What you are asked to do »
Type out all the records word for word. Any pictures are to be left out.

Content starts

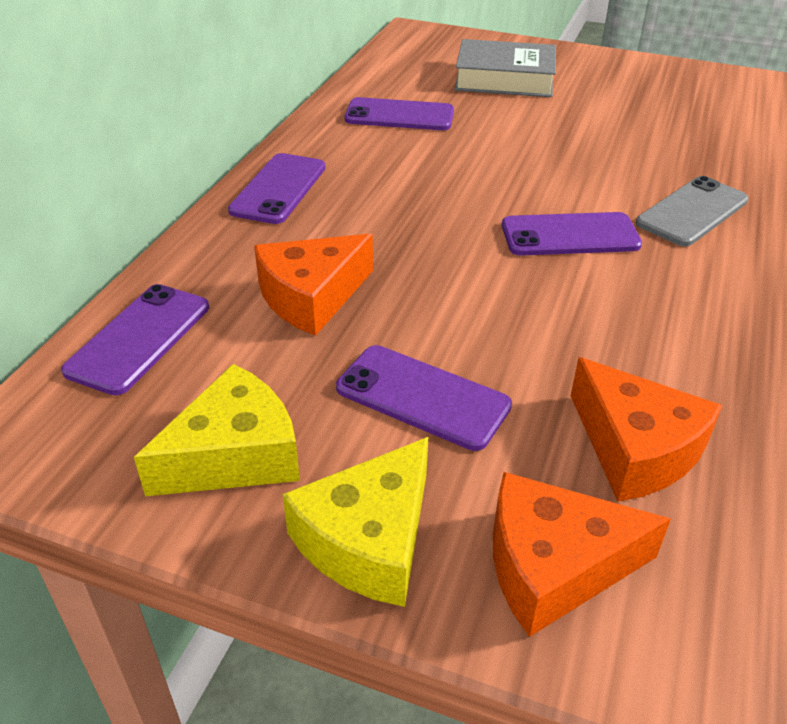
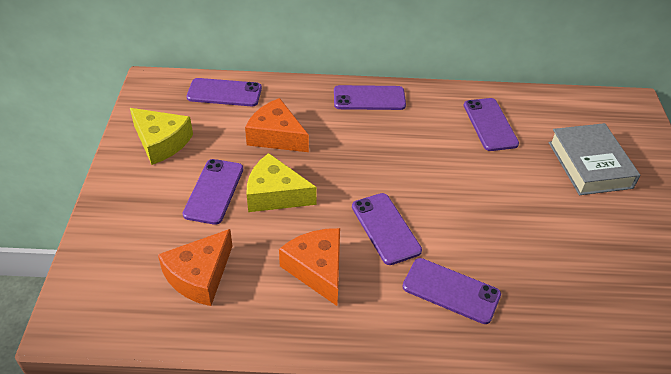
camera: 70 degrees right, 5 degrees up
yellow cheese [283,437,428,607] -> yellow cheese moved to [247,153,317,212]
orange cheese [493,472,671,637] -> orange cheese moved to [279,228,340,306]
grey phone [636,176,749,246] -> purple phone [402,258,501,324]

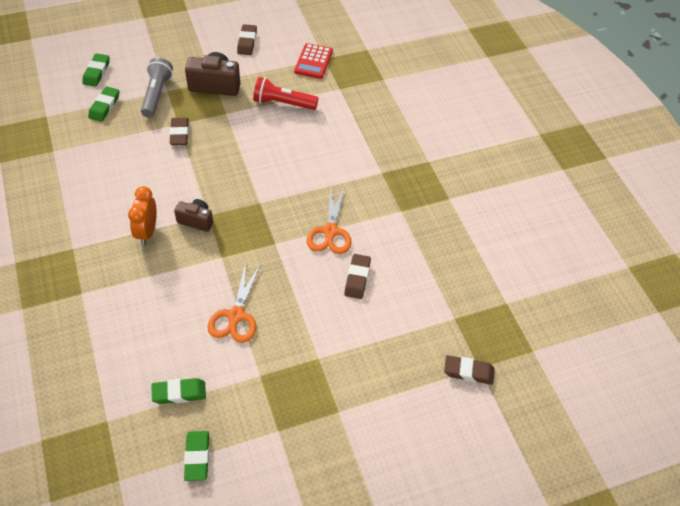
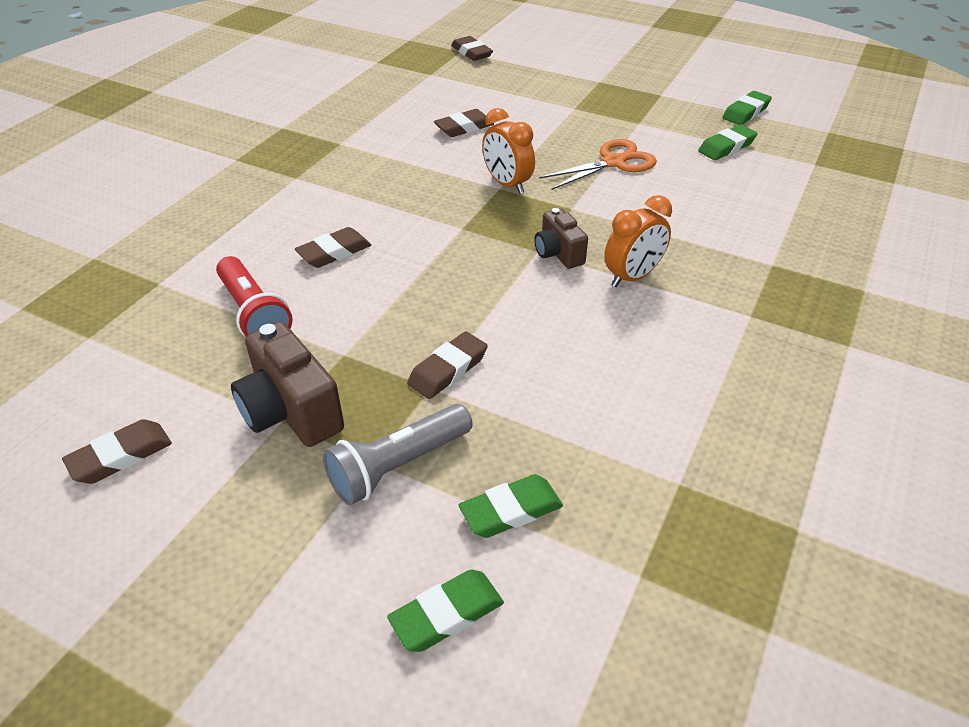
camera: 130 degrees left, 10 degrees down
green eraser [152,378,206,404] -> green eraser turned 75 degrees counterclockwise [698,125,757,160]
red calculator [294,43,333,79] -> none
orange scissors [307,186,352,254] -> none
none -> brown eraser [295,227,371,268]
none -> orange clock [482,108,535,194]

Content ends

Answer box »
camera: 70 degrees right, 5 degrees up
yellow cheese [283,437,428,607] -> yellow cheese moved to [247,153,317,212]
orange cheese [493,472,671,637] -> orange cheese moved to [279,228,340,306]
grey phone [636,176,749,246] -> purple phone [402,258,501,324]

camera: 130 degrees left, 10 degrees down
green eraser [152,378,206,404] -> green eraser turned 75 degrees counterclockwise [698,125,757,160]
red calculator [294,43,333,79] -> none
orange scissors [307,186,352,254] -> none
none -> brown eraser [295,227,371,268]
none -> orange clock [482,108,535,194]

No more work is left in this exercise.